== Source information ==
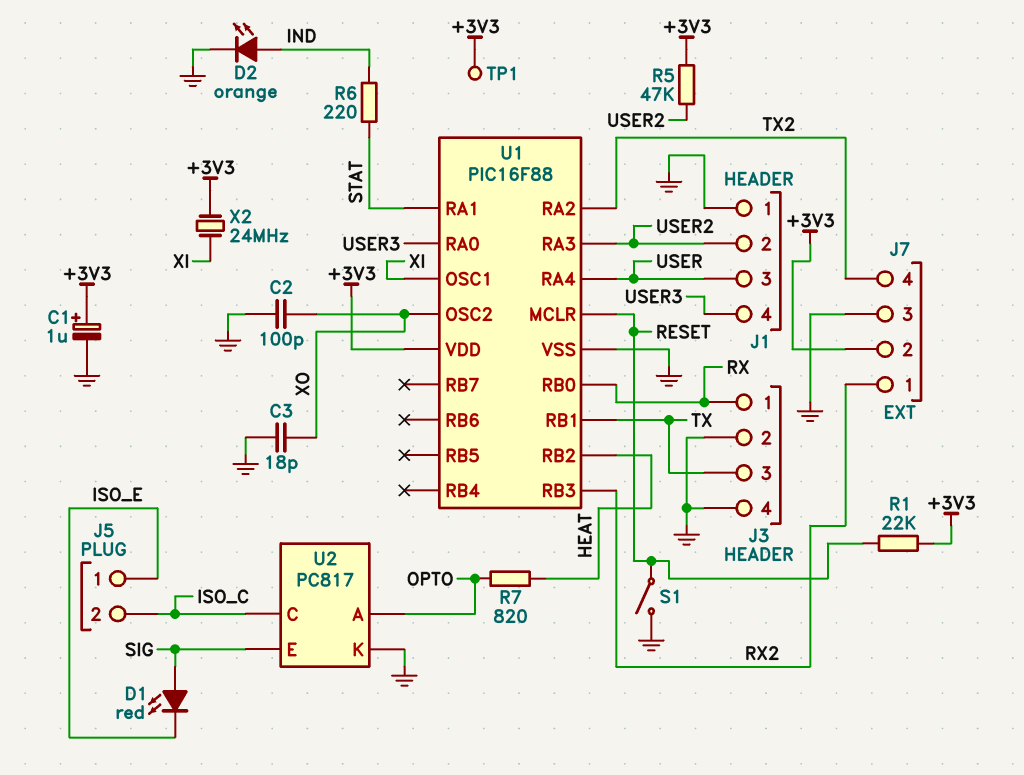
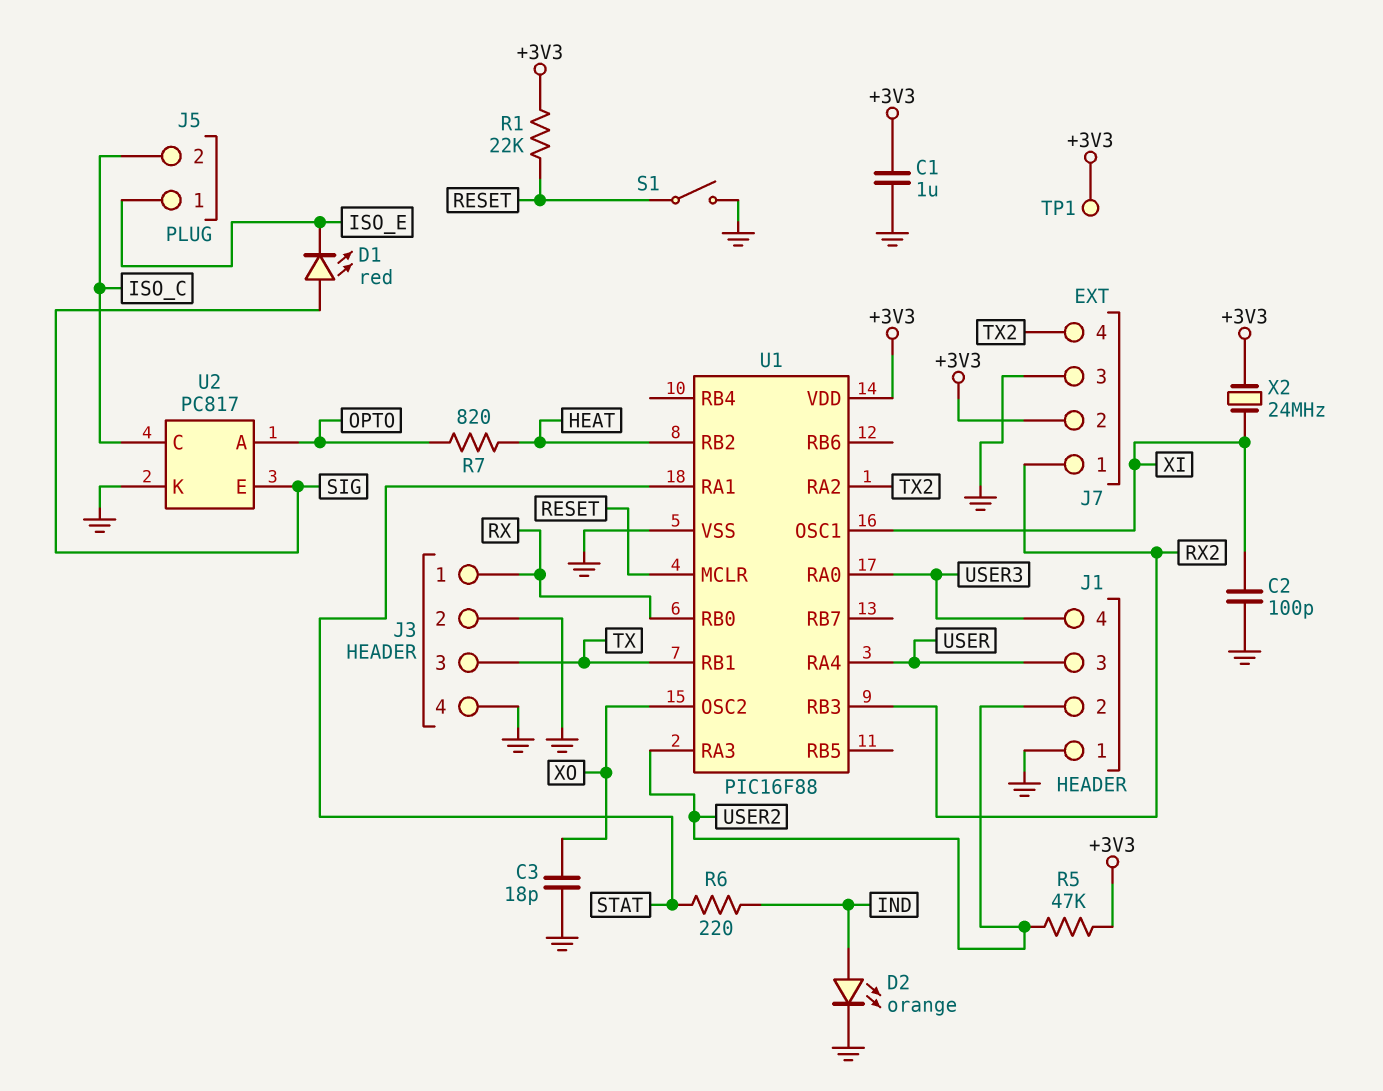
C1: 1uF (plus +3V3, minus GND) -> 1uF (+3V3, GND)
C2: 100pF (GND, XO) -> 100pF (GND, XI)

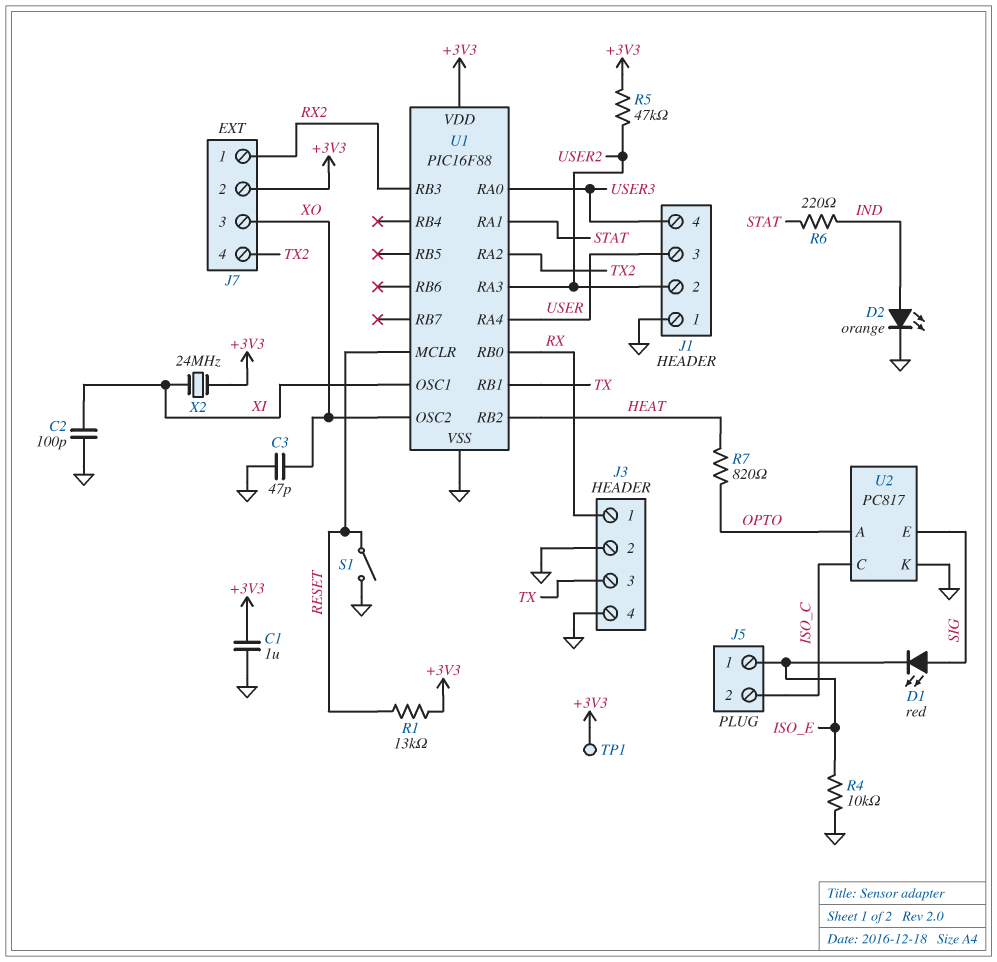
C3: 18pF (GND, XO) -> 47pF (GND, XO)
J7 pin 3: GND -> XO
R1: 22k (+3V3, RESET) -> 13k (+3V3, RESET)
R4: none -> 10k (GND, ISO_E)

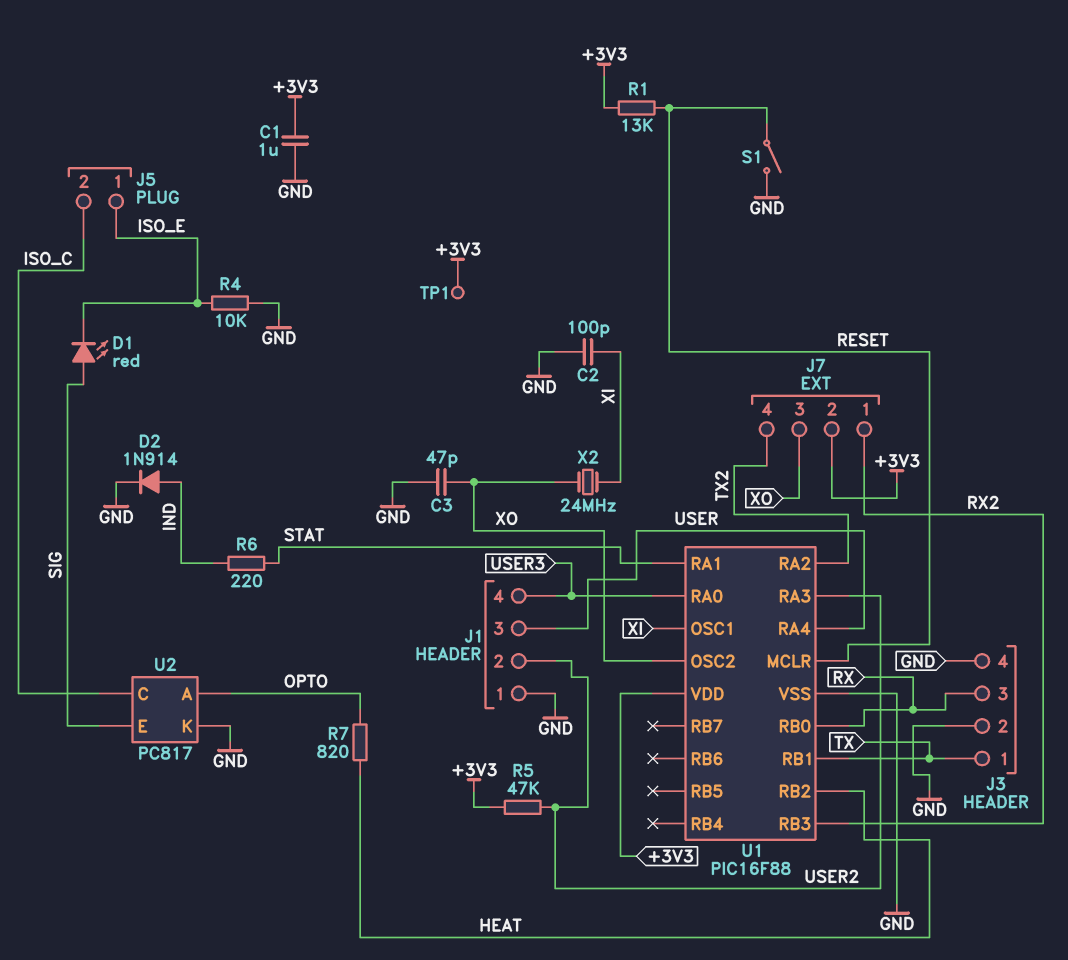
D2: LED orange (A IND, K GND) -> diode 1N914 (A IND, K GND)
J3 pin 1: RX -> TX
J3 pin 3: TX -> RX
X2: 24MHz (+3V3, XI) -> 24MHz (XI, XO)

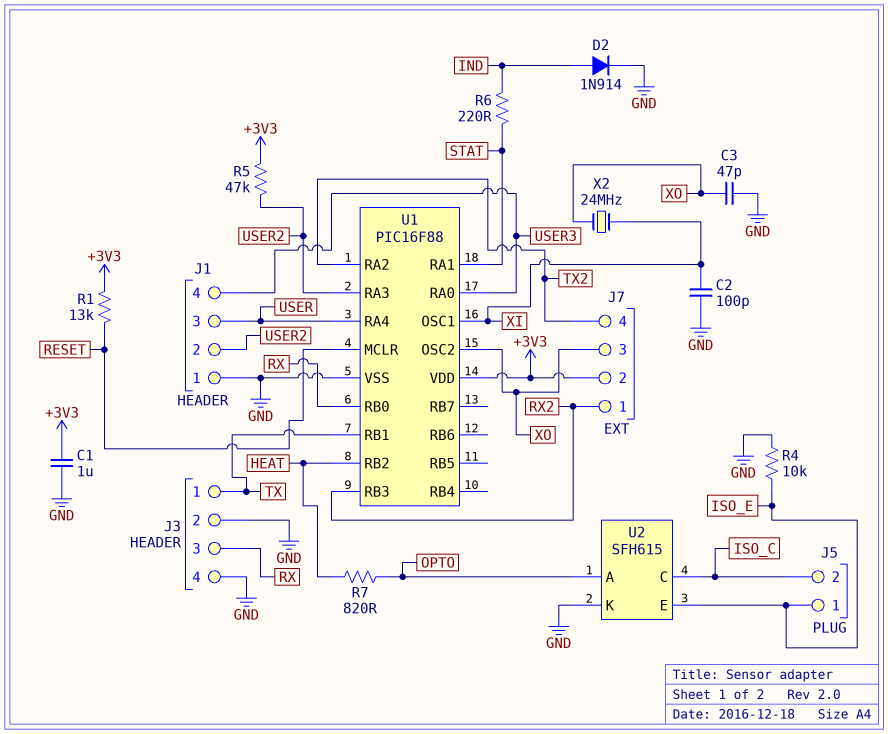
D1: LED red (A SIG, K ISO_E) -> none
S1: switch (GND, RESET) -> none
TP1: test point (+3V3) -> none
U2: PC817 -> SFH615
U2 pin E: SIG -> ISO_E

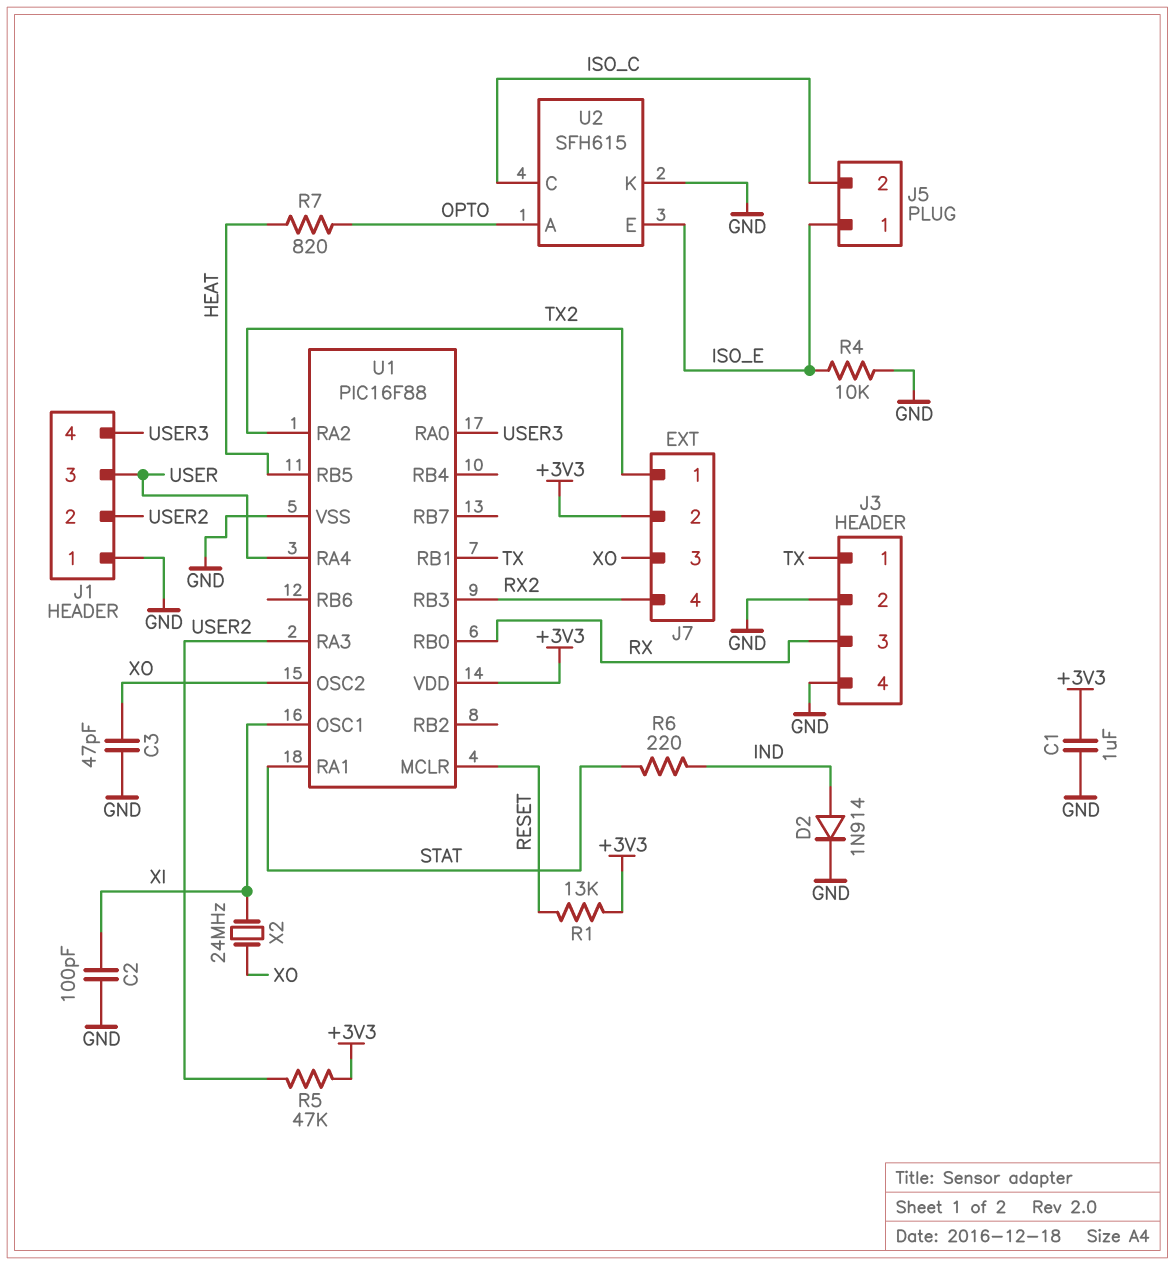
J7 pin 1: RX2 -> TX2
J7 pin 4: TX2 -> RX2
U1 pin RB2: HEAT -> none
U1 pin RB5: none -> HEAT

== Work task ==
You are asked to reproduce each line above exactly, but to exclude the pictures.

== Solution to this task ==
C1: 1uF (plus +3V3, minus GND) -> 1uF (+3V3, GND)
C2: 100pF (GND, XO) -> 100pF (GND, XI)

C3: 18pF (GND, XO) -> 47pF (GND, XO)
J7 pin 3: GND -> XO
R1: 22k (+3V3, RESET) -> 13k (+3V3, RESET)
R4: none -> 10k (GND, ISO_E)

D2: LED orange (A IND, K GND) -> diode 1N914 (A IND, K GND)
J3 pin 1: RX -> TX
J3 pin 3: TX -> RX
X2: 24MHz (+3V3, XI) -> 24MHz (XI, XO)

D1: LED red (A SIG, K ISO_E) -> none
S1: switch (GND, RESET) -> none
TP1: test point (+3V3) -> none
U2: PC817 -> SFH615
U2 pin E: SIG -> ISO_E

J7 pin 1: RX2 -> TX2
J7 pin 4: TX2 -> RX2
U1 pin RB2: HEAT -> none
U1 pin RB5: none -> HEAT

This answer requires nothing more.